» Task
The reply should hold only the lines from the one with "DIGITS1 pin CLK: D5 -> D11" through the end of the data, each given exactly.

» Task data
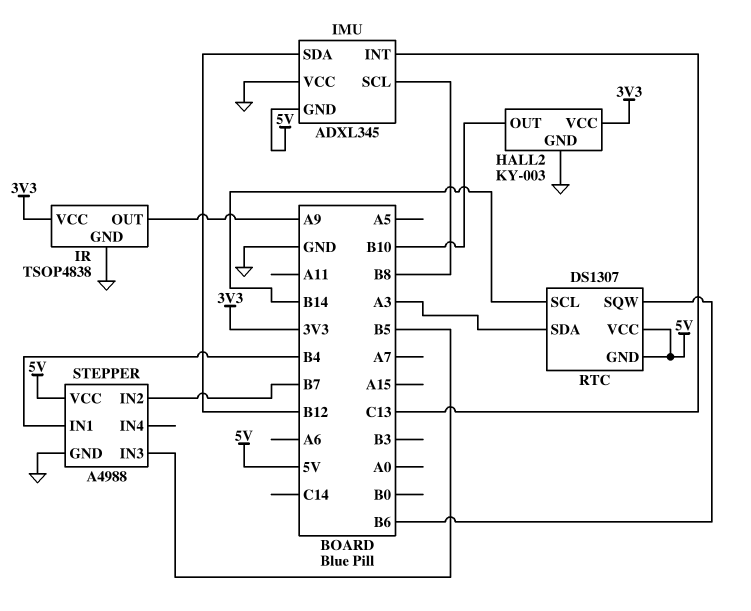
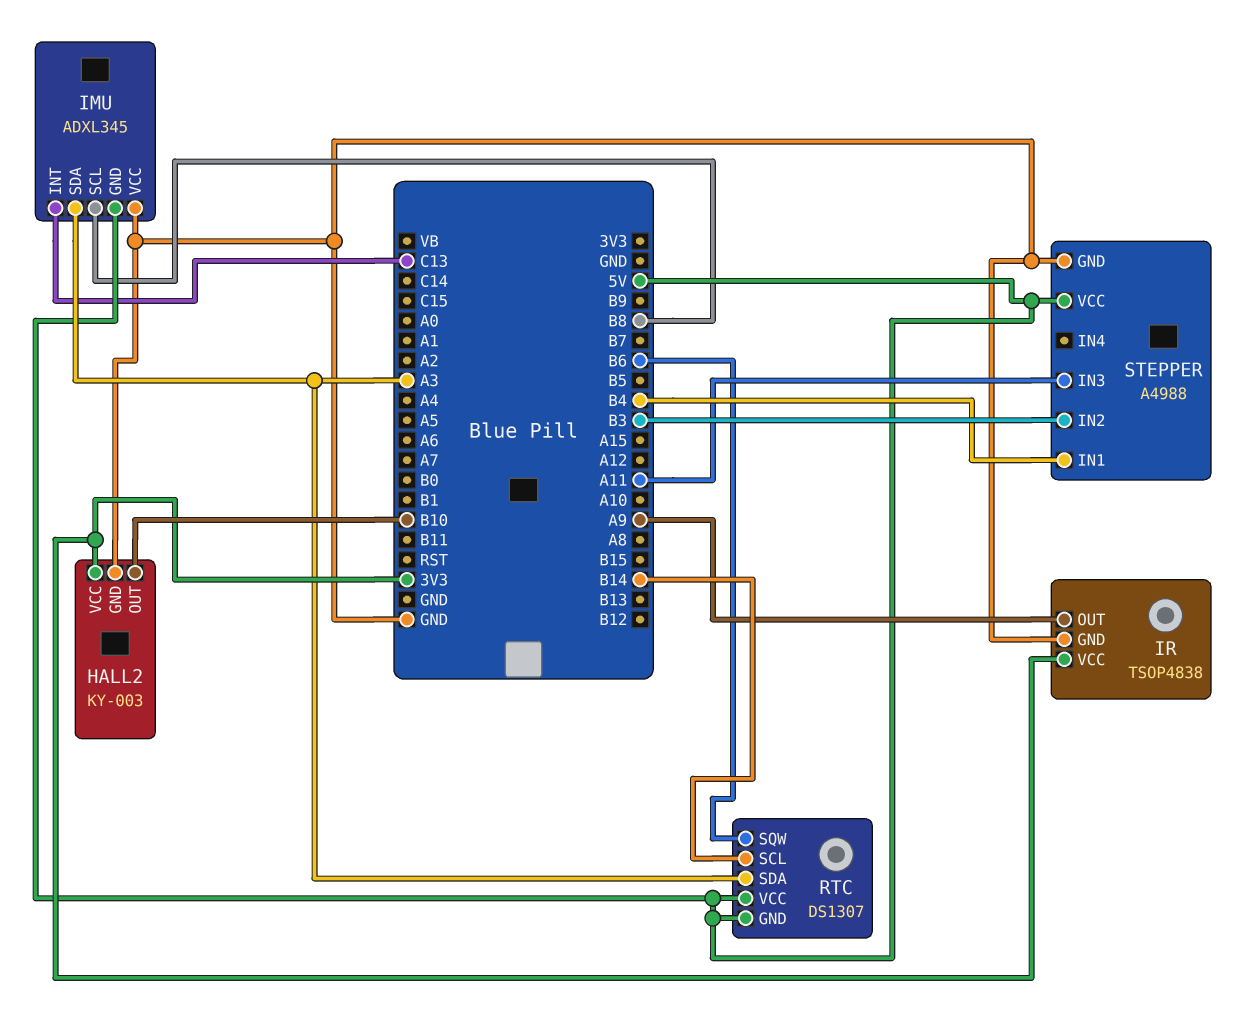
IMU pin SDA: B12 -> A3
STEPPER pin IN2: B7 -> B3
STEPPER pin IN3: B5 -> A11

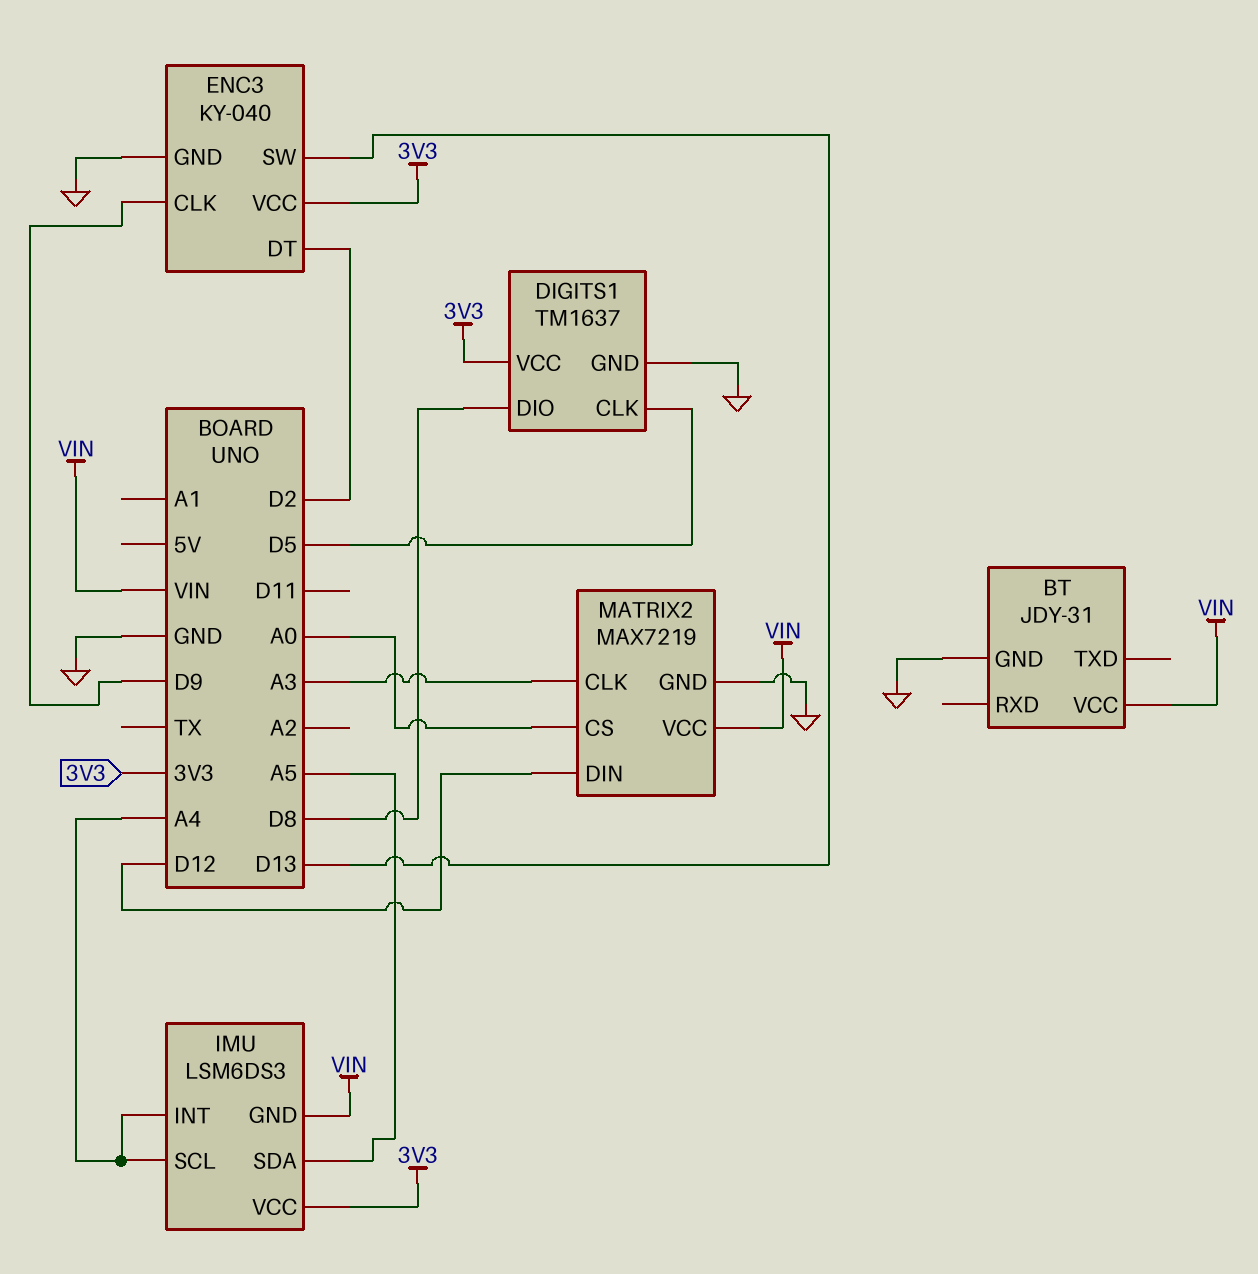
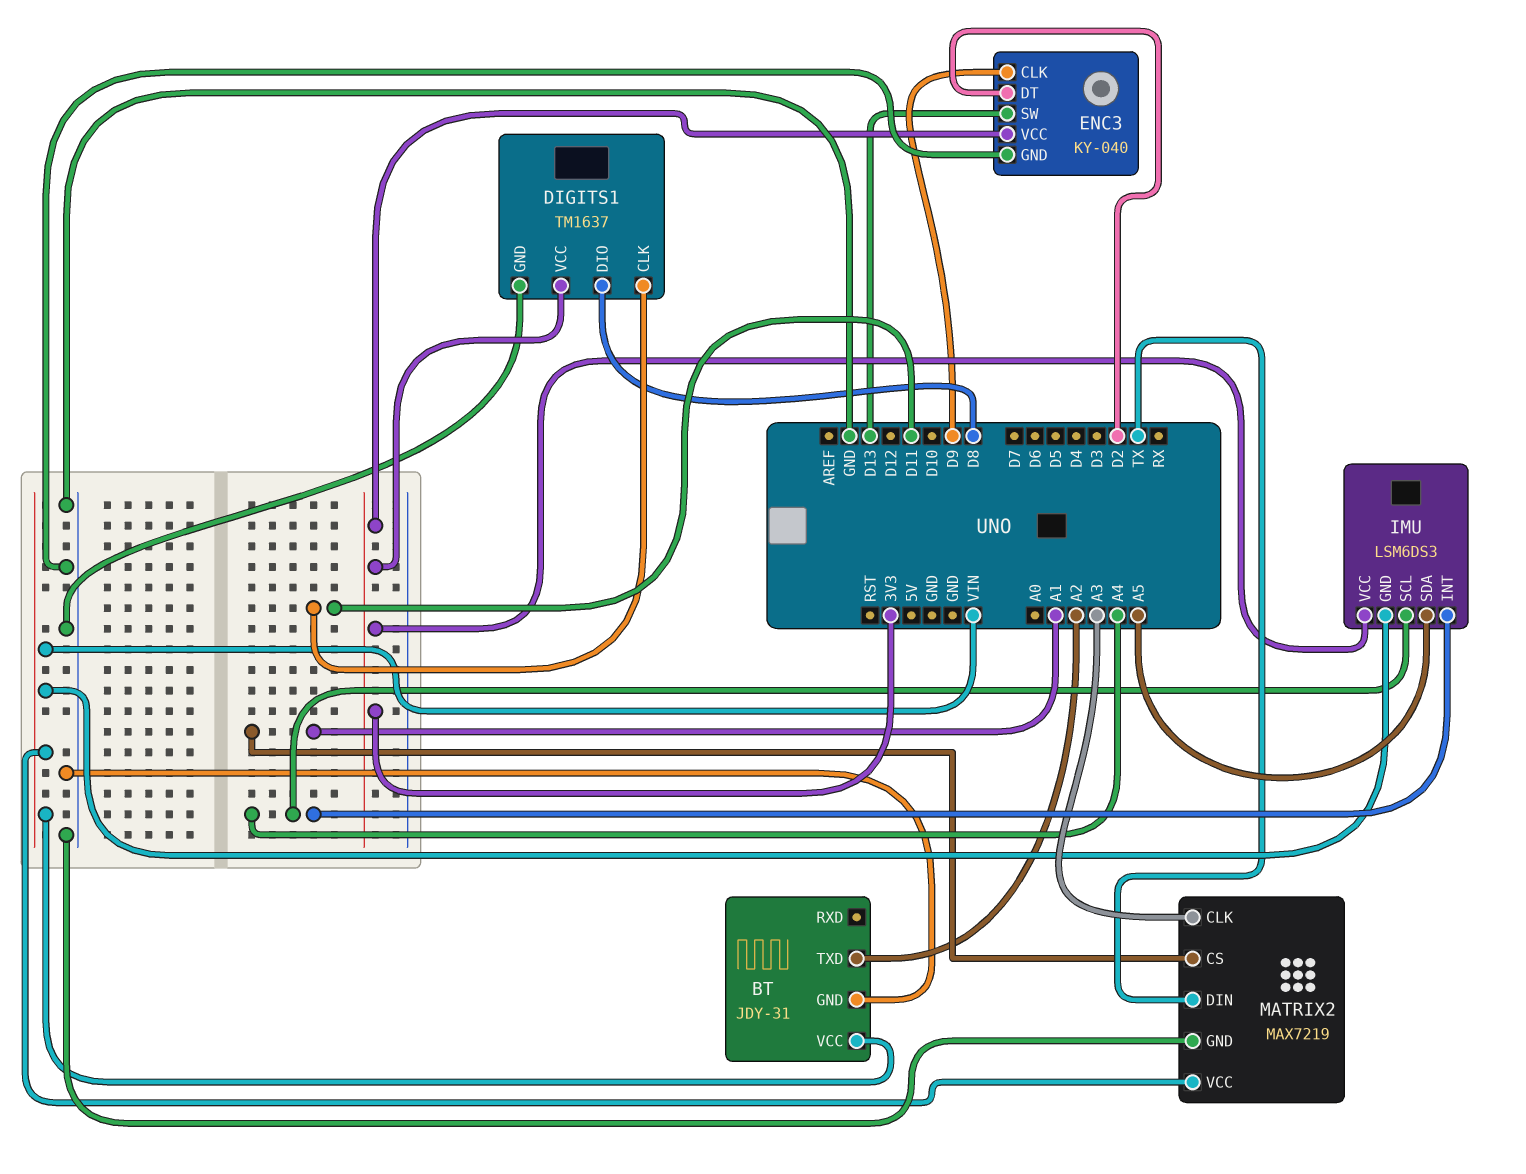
BT pin TXD: none -> A2
DIGITS1 pin CLK: D5 -> D11
MATRIX2 pin CS: A0 -> A1
MATRIX2 pin DIN: D12 -> TX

» Problem solution
DIGITS1 pin CLK: D5 -> D11
MATRIX2 pin CS: A0 -> A1
MATRIX2 pin DIN: D12 -> TX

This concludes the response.